Records drawn from a dataset:
▶

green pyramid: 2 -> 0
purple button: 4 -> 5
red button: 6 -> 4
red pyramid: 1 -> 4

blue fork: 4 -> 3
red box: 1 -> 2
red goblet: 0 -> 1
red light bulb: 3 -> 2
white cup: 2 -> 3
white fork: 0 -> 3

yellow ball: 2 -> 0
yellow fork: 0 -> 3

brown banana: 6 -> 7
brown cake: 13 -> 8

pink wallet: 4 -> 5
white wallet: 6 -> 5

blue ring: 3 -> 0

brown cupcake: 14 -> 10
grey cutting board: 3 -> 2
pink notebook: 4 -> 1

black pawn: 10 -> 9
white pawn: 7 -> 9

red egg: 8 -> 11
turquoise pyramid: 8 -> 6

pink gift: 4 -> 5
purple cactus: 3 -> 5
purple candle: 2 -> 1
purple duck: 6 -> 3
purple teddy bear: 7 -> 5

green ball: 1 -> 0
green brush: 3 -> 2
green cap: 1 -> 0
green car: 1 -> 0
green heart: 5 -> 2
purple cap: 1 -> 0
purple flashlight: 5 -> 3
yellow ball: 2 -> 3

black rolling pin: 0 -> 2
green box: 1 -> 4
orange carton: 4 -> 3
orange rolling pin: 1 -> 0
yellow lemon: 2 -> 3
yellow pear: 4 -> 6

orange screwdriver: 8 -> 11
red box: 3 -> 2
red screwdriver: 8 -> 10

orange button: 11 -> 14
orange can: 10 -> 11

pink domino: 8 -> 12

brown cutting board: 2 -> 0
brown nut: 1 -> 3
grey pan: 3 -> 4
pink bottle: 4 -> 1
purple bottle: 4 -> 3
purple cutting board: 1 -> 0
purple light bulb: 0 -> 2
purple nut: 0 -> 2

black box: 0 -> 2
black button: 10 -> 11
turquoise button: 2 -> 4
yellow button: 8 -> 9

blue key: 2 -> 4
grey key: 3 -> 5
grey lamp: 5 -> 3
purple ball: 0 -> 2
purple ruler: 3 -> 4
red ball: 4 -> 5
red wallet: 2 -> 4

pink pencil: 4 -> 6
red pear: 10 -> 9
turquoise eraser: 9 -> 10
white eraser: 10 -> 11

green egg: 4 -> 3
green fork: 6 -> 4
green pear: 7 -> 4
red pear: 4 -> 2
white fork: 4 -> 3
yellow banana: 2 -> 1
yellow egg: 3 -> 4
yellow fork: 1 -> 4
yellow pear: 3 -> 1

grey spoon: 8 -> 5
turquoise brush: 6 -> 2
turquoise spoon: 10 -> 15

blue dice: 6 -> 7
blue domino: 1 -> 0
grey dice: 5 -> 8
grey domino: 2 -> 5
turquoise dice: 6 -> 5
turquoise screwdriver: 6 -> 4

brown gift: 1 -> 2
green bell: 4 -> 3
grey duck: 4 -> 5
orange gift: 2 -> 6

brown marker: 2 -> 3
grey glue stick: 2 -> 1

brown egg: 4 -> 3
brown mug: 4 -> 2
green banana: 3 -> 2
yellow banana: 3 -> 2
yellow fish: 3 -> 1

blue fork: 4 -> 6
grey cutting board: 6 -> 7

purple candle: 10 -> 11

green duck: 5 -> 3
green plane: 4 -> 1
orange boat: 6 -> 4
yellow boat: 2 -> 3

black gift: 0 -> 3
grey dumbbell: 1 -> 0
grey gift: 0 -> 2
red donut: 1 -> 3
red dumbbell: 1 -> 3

◀

WHAT YOU HAVE TO DO: The line with "purple light bulb: 0 -> 2" and every line after it up to the end of the entries: output those exactly, and only those.

SOLUTION FOR THIS TASK:
purple light bulb: 0 -> 2
purple nut: 0 -> 2

black box: 0 -> 2
black button: 10 -> 11
turquoise button: 2 -> 4
yellow button: 8 -> 9

blue key: 2 -> 4
grey key: 3 -> 5
grey lamp: 5 -> 3
purple ball: 0 -> 2
purple ruler: 3 -> 4
red ball: 4 -> 5
red wallet: 2 -> 4

pink pencil: 4 -> 6
red pear: 10 -> 9
turquoise eraser: 9 -> 10
white eraser: 10 -> 11

green egg: 4 -> 3
green fork: 6 -> 4
green pear: 7 -> 4
red pear: 4 -> 2
white fork: 4 -> 3
yellow banana: 2 -> 1
yellow egg: 3 -> 4
yellow fork: 1 -> 4
yellow pear: 3 -> 1

grey spoon: 8 -> 5
turquoise brush: 6 -> 2
turquoise spoon: 10 -> 15

blue dice: 6 -> 7
blue domino: 1 -> 0
grey dice: 5 -> 8
grey domino: 2 -> 5
turquoise dice: 6 -> 5
turquoise screwdriver: 6 -> 4

brown gift: 1 -> 2
green bell: 4 -> 3
grey duck: 4 -> 5
orange gift: 2 -> 6

brown marker: 2 -> 3
grey glue stick: 2 -> 1

brown egg: 4 -> 3
brown mug: 4 -> 2
green banana: 3 -> 2
yellow banana: 3 -> 2
yellow fish: 3 -> 1

blue fork: 4 -> 6
grey cutting board: 6 -> 7

purple candle: 10 -> 11

green duck: 5 -> 3
green plane: 4 -> 1
orange boat: 6 -> 4
yellow boat: 2 -> 3

black gift: 0 -> 3
grey dumbbell: 1 -> 0
grey gift: 0 -> 2
red donut: 1 -> 3
red dumbbell: 1 -> 3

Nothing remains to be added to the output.